Problem description :: Lines from the one containing "(439, 483) = (262, 399): yellow" through the last line of the records below are to be repeated exactly.

[Stored items]
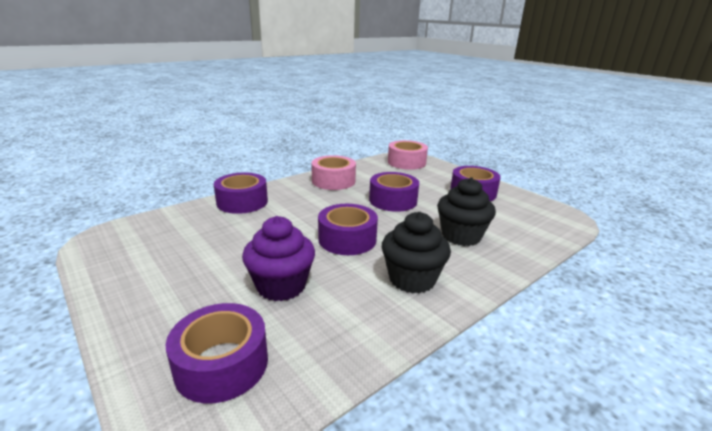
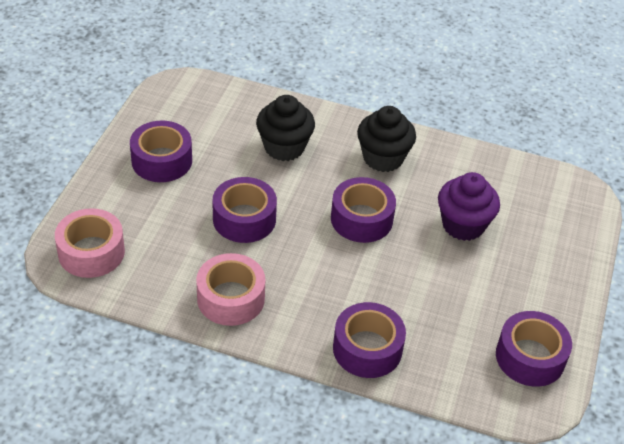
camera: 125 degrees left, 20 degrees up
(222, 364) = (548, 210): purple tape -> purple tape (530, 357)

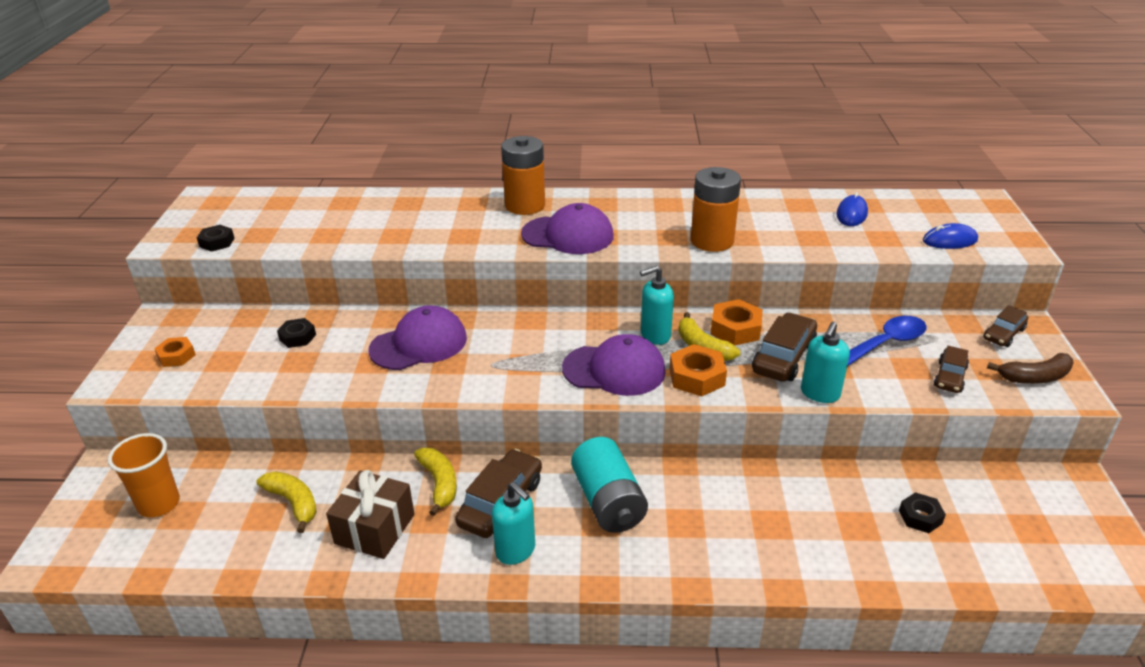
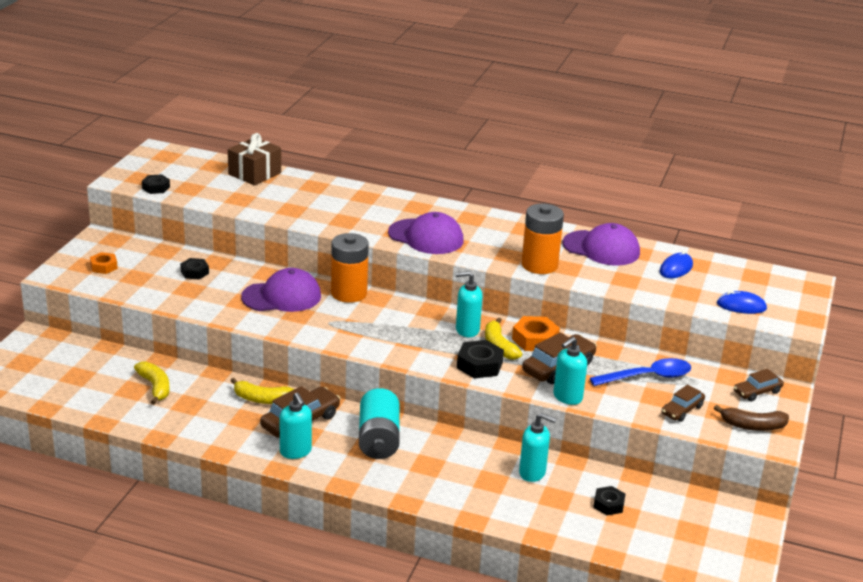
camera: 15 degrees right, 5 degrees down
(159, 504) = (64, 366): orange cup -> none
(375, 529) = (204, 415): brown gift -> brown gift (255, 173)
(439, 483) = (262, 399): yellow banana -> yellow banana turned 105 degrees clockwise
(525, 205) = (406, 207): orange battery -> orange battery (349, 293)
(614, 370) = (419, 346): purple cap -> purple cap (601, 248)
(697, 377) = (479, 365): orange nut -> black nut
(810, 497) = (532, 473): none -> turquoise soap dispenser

Written solution ::
(439, 483) = (262, 399): yellow banana -> yellow banana turned 105 degrees clockwise
(525, 205) = (406, 207): orange battery -> orange battery (349, 293)
(614, 370) = (419, 346): purple cap -> purple cap (601, 248)
(697, 377) = (479, 365): orange nut -> black nut
(810, 497) = (532, 473): none -> turquoise soap dispenser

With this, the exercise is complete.